[Records for processing — start]
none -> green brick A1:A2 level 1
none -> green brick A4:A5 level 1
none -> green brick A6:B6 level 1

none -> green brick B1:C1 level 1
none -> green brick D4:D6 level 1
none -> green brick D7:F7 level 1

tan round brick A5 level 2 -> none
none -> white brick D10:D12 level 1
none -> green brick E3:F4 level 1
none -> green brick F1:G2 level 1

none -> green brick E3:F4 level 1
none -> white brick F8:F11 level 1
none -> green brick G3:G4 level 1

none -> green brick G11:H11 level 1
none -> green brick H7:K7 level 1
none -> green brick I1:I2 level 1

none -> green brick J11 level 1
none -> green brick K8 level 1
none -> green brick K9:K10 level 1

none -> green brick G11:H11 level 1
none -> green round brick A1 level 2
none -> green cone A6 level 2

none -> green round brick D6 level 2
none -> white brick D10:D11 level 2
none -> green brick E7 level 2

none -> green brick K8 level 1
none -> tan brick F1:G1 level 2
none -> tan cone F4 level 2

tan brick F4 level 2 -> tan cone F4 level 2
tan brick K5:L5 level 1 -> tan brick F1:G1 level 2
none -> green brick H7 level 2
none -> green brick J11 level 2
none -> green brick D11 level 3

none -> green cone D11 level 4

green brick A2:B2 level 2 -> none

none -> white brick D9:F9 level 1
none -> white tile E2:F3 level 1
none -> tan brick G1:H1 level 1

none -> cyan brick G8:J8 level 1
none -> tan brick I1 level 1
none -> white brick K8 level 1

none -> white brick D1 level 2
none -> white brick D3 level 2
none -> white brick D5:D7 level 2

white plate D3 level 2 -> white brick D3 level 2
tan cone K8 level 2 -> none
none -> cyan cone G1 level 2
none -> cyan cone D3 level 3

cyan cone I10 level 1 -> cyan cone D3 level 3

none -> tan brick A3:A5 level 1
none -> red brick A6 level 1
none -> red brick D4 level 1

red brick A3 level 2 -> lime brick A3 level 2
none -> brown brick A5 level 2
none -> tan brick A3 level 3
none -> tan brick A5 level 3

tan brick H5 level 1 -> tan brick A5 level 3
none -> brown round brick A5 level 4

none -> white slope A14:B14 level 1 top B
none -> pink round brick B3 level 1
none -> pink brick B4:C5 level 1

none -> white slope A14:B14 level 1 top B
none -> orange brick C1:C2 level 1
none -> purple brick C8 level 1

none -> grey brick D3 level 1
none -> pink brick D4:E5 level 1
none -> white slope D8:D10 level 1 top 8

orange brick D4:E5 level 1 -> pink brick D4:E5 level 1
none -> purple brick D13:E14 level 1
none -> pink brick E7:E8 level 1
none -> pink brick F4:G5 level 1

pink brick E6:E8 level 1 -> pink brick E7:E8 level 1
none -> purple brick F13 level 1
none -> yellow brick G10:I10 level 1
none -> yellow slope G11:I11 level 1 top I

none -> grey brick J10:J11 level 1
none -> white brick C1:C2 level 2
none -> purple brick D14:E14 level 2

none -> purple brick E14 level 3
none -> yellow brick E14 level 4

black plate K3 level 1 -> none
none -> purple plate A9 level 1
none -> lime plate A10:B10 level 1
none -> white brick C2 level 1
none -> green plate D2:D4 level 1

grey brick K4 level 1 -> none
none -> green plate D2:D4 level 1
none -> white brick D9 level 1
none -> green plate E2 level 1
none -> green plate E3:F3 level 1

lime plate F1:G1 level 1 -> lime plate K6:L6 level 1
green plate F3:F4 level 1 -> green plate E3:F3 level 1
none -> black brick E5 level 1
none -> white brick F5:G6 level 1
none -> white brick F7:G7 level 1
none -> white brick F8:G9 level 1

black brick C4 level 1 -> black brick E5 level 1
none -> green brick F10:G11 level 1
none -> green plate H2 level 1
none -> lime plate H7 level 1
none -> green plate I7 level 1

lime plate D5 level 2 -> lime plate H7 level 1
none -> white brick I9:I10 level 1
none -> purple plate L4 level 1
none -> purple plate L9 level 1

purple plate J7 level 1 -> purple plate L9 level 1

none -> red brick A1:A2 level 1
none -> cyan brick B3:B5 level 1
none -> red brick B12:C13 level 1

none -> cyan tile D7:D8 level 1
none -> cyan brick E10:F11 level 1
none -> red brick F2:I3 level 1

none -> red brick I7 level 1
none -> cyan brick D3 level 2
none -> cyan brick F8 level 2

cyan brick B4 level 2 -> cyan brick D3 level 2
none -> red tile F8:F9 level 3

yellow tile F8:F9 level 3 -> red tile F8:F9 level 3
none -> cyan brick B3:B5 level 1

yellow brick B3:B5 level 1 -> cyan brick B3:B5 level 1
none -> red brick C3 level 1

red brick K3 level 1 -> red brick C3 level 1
[Records for processing — finish]
■ Work item ■
Wherever the word "pink" appears in a line of the data, copy that line.

■ Output for this task ■
none -> pink round brick B3 level 1
none -> pink brick B4:C5 level 1
none -> pink brick D4:E5 level 1
orange brick D4:E5 level 1 -> pink brick D4:E5 level 1
none -> pink brick E7:E8 level 1
none -> pink brick F4:G5 level 1
pink brick E6:E8 level 1 -> pink brick E7:E8 level 1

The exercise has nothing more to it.